EXERCISE DETAILS - Using the data beneath this instruction, retype only the lines from the one that contains "The yellow apple" down to the one that contains "Where the white", both included, exactly as they appear.

EXERCISE MATERIAL -
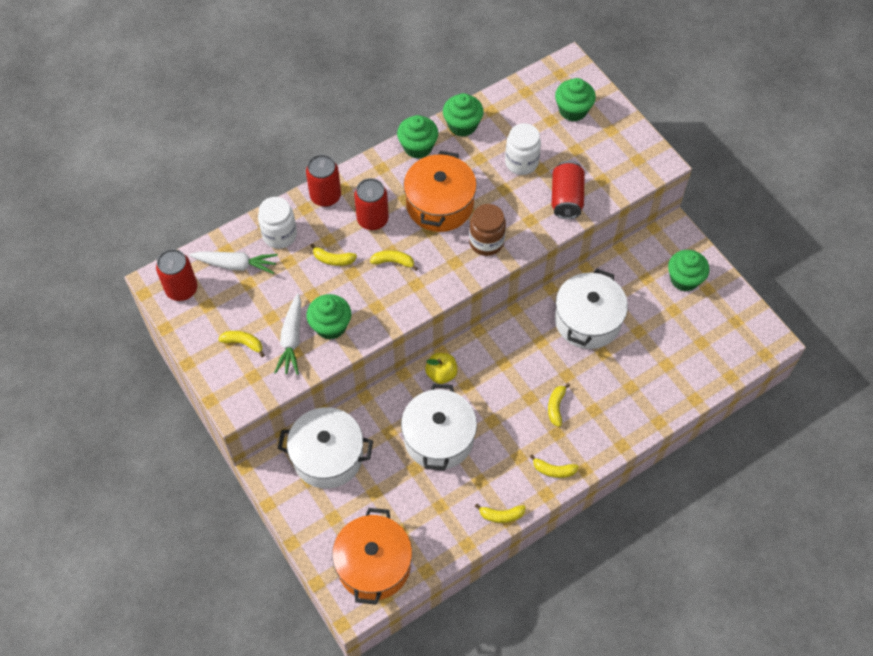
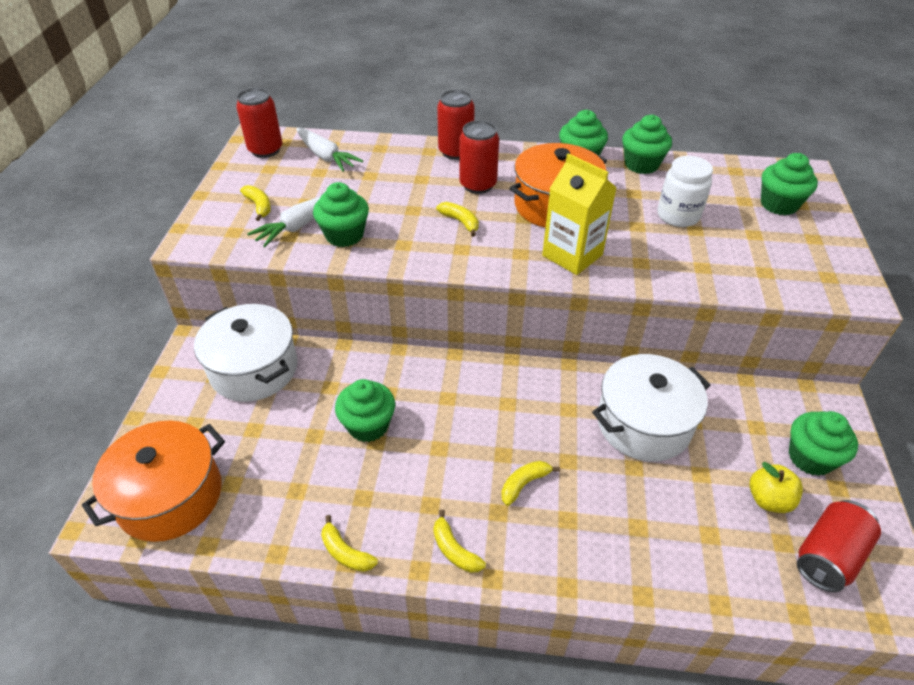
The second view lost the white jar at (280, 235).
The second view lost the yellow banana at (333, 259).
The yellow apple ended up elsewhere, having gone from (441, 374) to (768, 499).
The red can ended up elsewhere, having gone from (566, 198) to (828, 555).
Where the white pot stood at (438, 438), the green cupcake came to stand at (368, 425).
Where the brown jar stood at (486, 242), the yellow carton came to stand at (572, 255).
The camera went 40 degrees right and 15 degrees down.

RESPONSE AREA -
The yellow apple ended up elsewhere, having gone from (441, 374) to (768, 499).
The red can ended up elsewhere, having gone from (566, 198) to (828, 555).
Where the white pot stood at (438, 438), the green cupcake came to stand at (368, 425).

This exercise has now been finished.